> PROMPT
The answer is to be one number: the count of lines in this listing that have the string "brown".

[DATA — start]

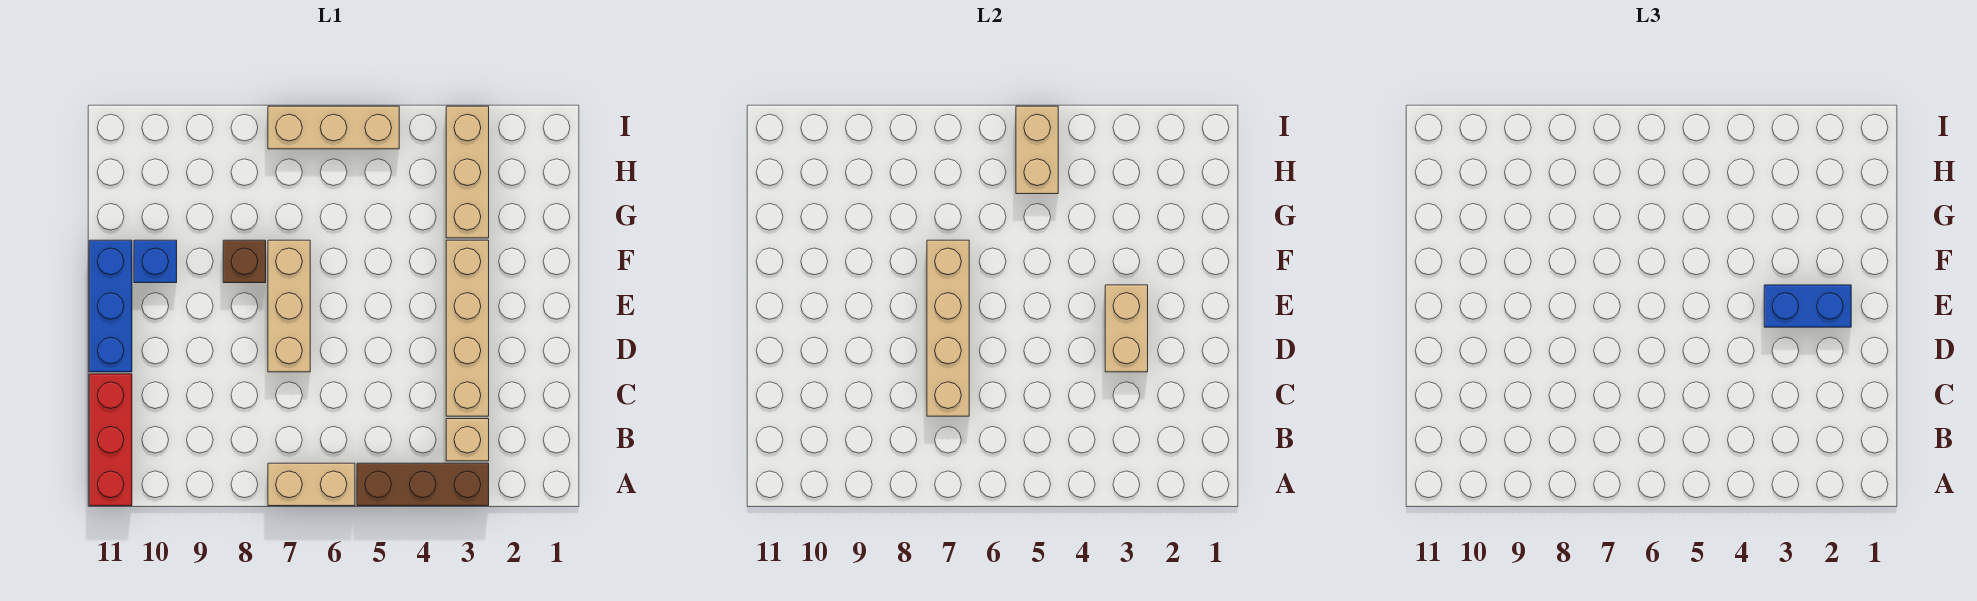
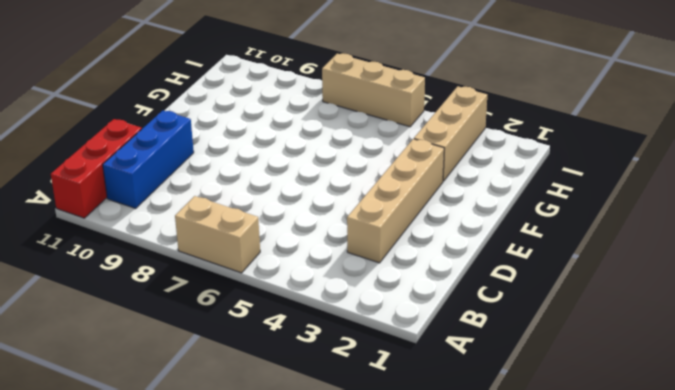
blue brick B10:D10 level 1 -> blue brick D11:F11 level 1
none -> brown brick A3:A5 level 1
none -> tan brick B3 level 1
none -> tan brick D7:F7 level 1

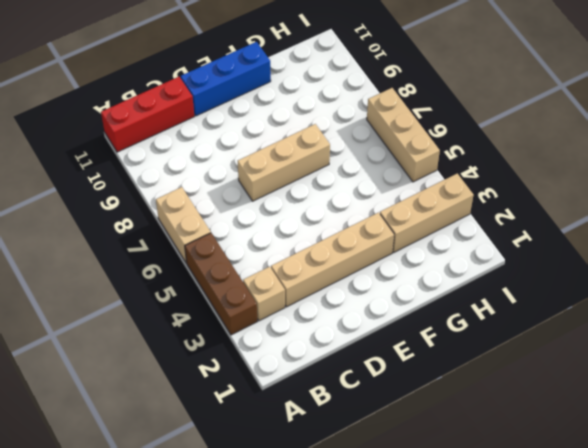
none -> brown brick F8 level 1
none -> blue brick F10 level 1
none -> tan brick C7:F7 level 2

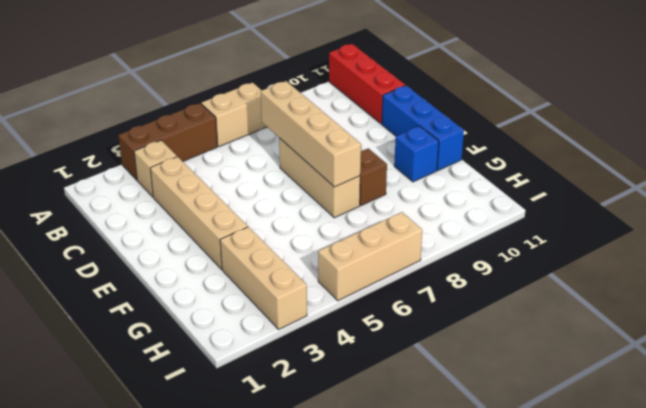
none -> tan brick D3:E3 level 2
none -> tan brick H5:I5 level 2
none -> blue brick E2:E3 level 3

[DATA — finish]

> EXERCISE OUTPUT
2